What is expected: Copy the lines below that contain "DRIVER".
***** Data in this exercise
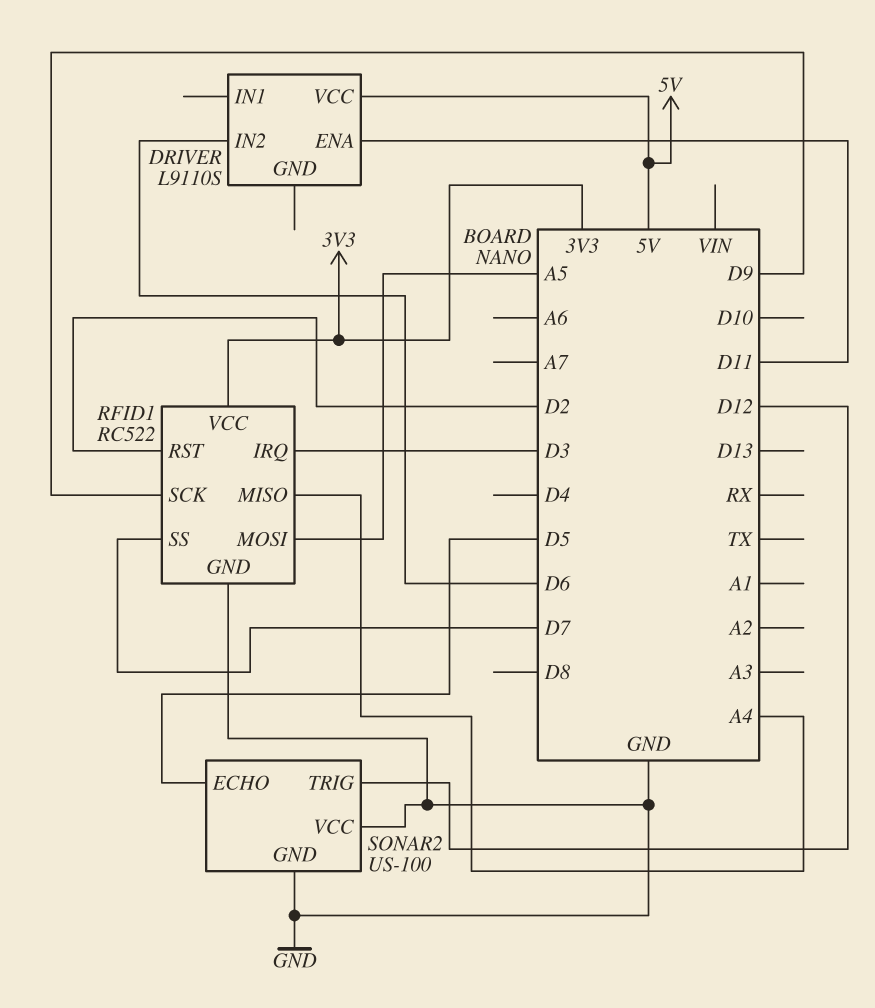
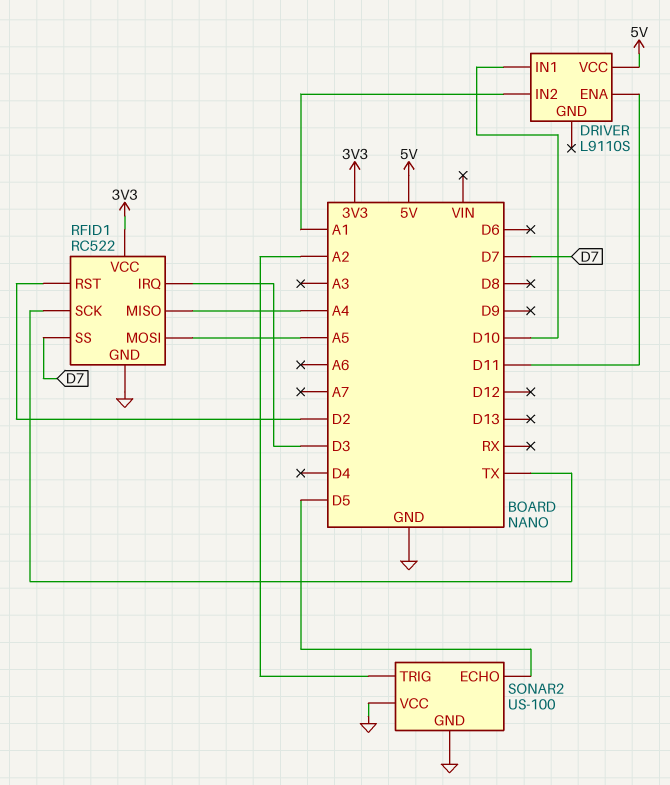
DRIVER pin IN1: none -> D10
DRIVER pin IN2: D6 -> A1
RFID1 pin SCK: D9 -> TX
SONAR2 pin TRIG: D12 -> A2

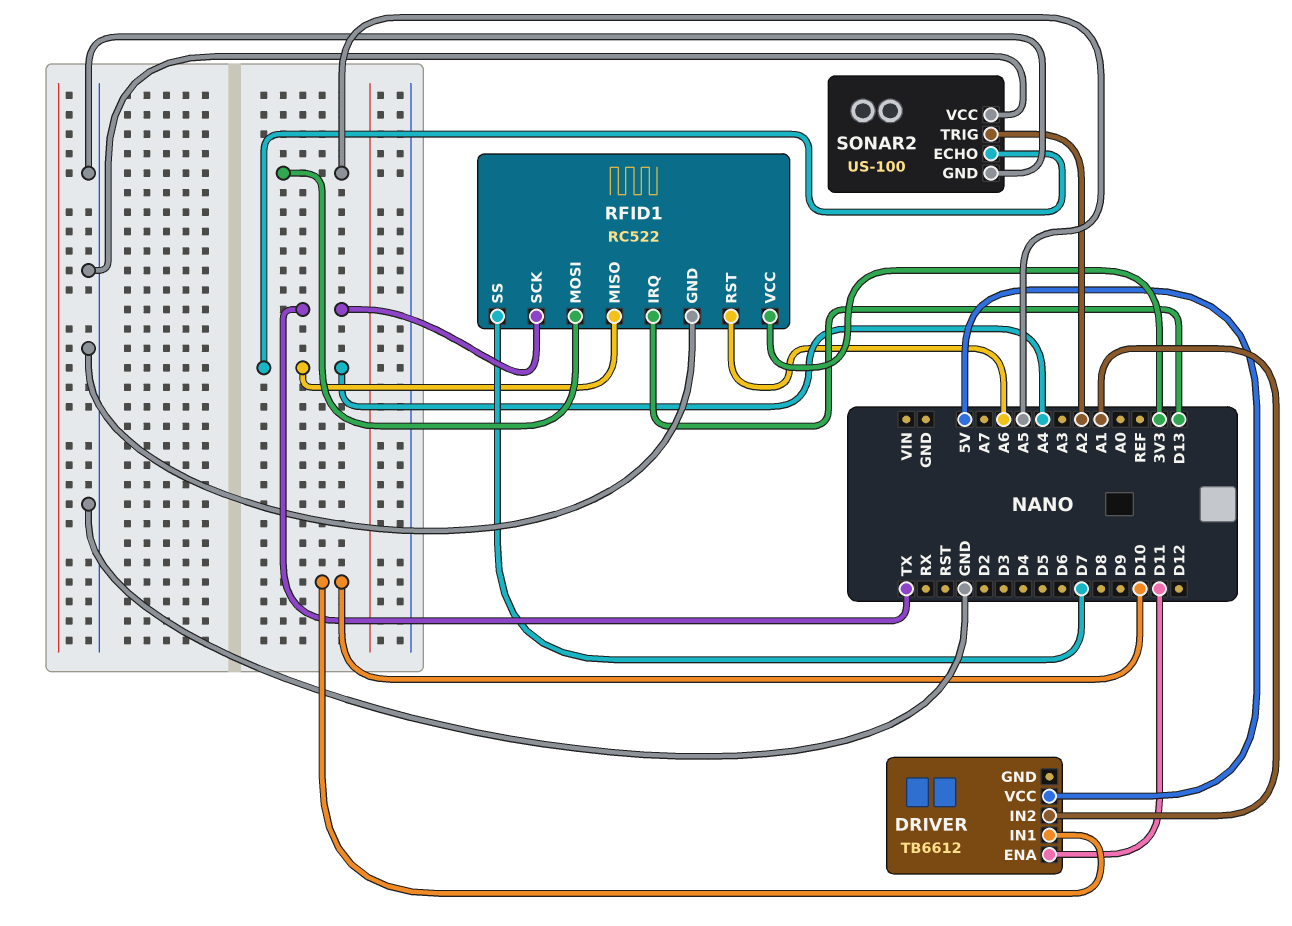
DRIVER: L9110S -> TB6612
RFID1 pin IRQ: D3 -> D13
RFID1 pin RST: D2 -> A6
SONAR2 pin ECHO: D5 -> A4

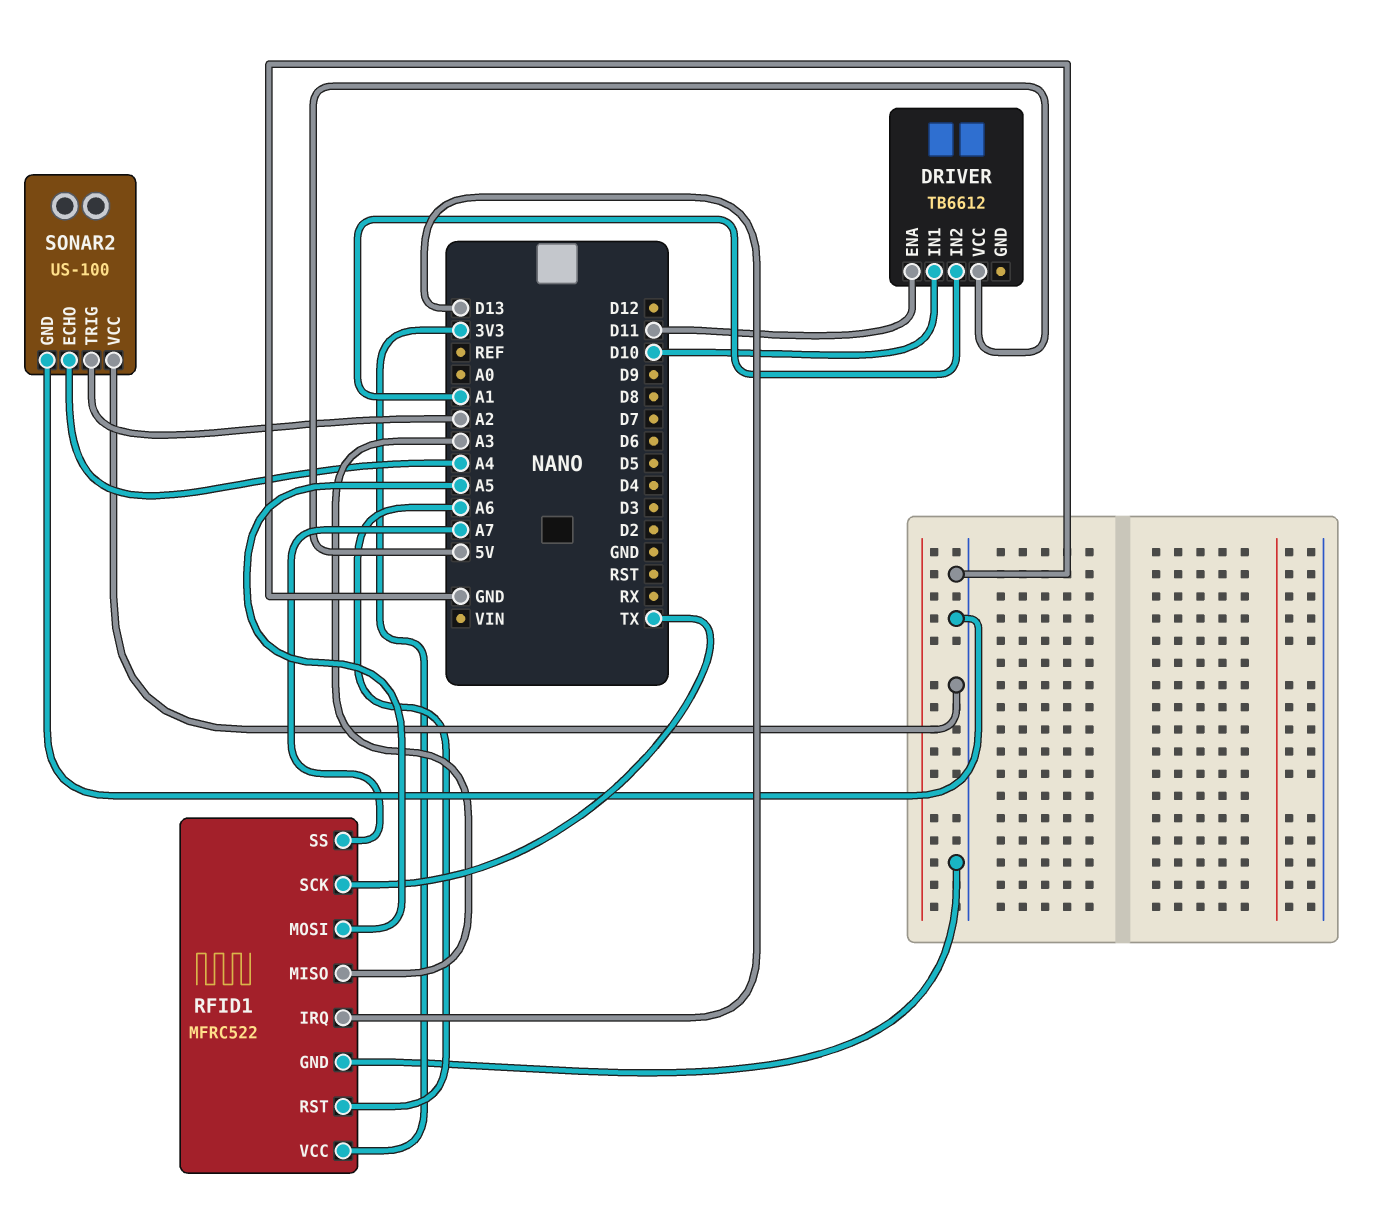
RFID1: RC522 -> MFRC522
RFID1 pin MISO: A4 -> A3
RFID1 pin SS: D7 -> A7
**********
Problem solution:
DRIVER pin IN1: none -> D10
DRIVER pin IN2: D6 -> A1
DRIVER: L9110S -> TB6612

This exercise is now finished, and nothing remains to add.